Every line of the records below that holds the word "swing" belongs in the answer.

□ □ □ □ □

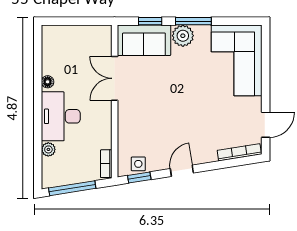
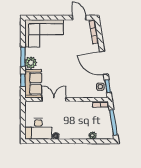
double door: (115, 78) -> (54, 100), swing flipped
desk: (61, 116) -> (38, 129), moved
door: (182, 171) -> (104, 63), width x1.88

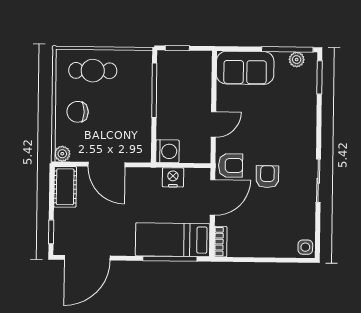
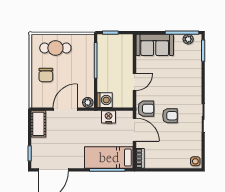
chair: (78, 112) -> (46, 75), turned -90
plant: (62, 154) -> (88, 102), moved
door: (106, 164) -> (65, 109), swing flipped
armchair: (267, 177) -> (170, 116), turned 90
door: (213, 197) -> (134, 130), hinge flipped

□ □ □ □ □

**Solved problem**
double door: (115, 78) -> (54, 100), swing flipped
door: (106, 164) -> (65, 109), swing flipped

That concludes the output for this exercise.